**Record extracts:**
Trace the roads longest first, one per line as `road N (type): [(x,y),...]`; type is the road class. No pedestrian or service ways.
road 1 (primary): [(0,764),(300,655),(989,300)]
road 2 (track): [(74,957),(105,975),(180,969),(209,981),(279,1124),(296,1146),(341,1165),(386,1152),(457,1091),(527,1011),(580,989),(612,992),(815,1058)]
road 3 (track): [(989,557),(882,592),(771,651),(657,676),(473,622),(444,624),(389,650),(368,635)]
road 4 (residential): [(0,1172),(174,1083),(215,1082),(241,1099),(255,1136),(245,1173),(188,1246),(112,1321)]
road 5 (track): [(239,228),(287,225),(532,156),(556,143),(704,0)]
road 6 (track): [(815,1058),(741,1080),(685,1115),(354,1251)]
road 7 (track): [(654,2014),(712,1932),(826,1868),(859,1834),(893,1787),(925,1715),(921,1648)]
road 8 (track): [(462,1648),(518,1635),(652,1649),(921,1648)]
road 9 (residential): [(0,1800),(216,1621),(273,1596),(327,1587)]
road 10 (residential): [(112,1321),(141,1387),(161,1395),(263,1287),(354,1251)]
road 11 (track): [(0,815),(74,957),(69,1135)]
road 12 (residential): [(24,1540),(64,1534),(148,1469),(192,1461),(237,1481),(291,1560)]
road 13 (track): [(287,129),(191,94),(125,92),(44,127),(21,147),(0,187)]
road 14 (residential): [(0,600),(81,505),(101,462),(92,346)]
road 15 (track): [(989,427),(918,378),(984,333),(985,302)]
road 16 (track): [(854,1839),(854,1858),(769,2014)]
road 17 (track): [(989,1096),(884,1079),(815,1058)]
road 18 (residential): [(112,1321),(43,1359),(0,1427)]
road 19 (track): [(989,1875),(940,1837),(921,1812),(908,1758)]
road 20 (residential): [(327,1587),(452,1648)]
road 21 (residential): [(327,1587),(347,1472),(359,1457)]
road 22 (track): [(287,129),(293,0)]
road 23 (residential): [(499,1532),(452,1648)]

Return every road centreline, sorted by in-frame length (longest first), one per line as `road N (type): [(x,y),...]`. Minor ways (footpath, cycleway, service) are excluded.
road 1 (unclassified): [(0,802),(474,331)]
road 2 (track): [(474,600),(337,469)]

**What is required:** Only an exact retyping of the full data will do.

**Response to this exercise:**
Trace the roads longest first, one per line as `road N (type): [(x,y),...]`; type is the road class. No pedestrian or service ways.
road 1 (primary): [(0,764),(300,655),(989,300)]
road 2 (track): [(74,957),(105,975),(180,969),(209,981),(279,1124),(296,1146),(341,1165),(386,1152),(457,1091),(527,1011),(580,989),(612,992),(815,1058)]
road 3 (track): [(989,557),(882,592),(771,651),(657,676),(473,622),(444,624),(389,650),(368,635)]
road 4 (residential): [(0,1172),(174,1083),(215,1082),(241,1099),(255,1136),(245,1173),(188,1246),(112,1321)]
road 5 (track): [(239,228),(287,225),(532,156),(556,143),(704,0)]
road 6 (track): [(815,1058),(741,1080),(685,1115),(354,1251)]
road 7 (track): [(654,2014),(712,1932),(826,1868),(859,1834),(893,1787),(925,1715),(921,1648)]
road 8 (track): [(462,1648),(518,1635),(652,1649),(921,1648)]
road 9 (residential): [(0,1800),(216,1621),(273,1596),(327,1587)]
road 10 (residential): [(112,1321),(141,1387),(161,1395),(263,1287),(354,1251)]
road 11 (track): [(0,815),(74,957),(69,1135)]
road 12 (residential): [(24,1540),(64,1534),(148,1469),(192,1461),(237,1481),(291,1560)]
road 13 (track): [(287,129),(191,94),(125,92),(44,127),(21,147),(0,187)]
road 14 (residential): [(0,600),(81,505),(101,462),(92,346)]
road 15 (track): [(989,427),(918,378),(984,333),(985,302)]
road 16 (track): [(854,1839),(854,1858),(769,2014)]
road 17 (track): [(989,1096),(884,1079),(815,1058)]
road 18 (residential): [(112,1321),(43,1359),(0,1427)]
road 19 (track): [(989,1875),(940,1837),(921,1812),(908,1758)]
road 20 (residential): [(327,1587),(452,1648)]
road 21 (residential): [(327,1587),(347,1472),(359,1457)]
road 22 (track): [(287,129),(293,0)]
road 23 (residential): [(499,1532),(452,1648)]

Return every road centreline, sorted by in-frame length (longest first), one per line as `road N (type): [(x,y),...]`. Minor ways (footpath, cycleway, service) are excluded.
road 1 (unclassified): [(0,802),(474,331)]
road 2 (track): [(474,600),(337,469)]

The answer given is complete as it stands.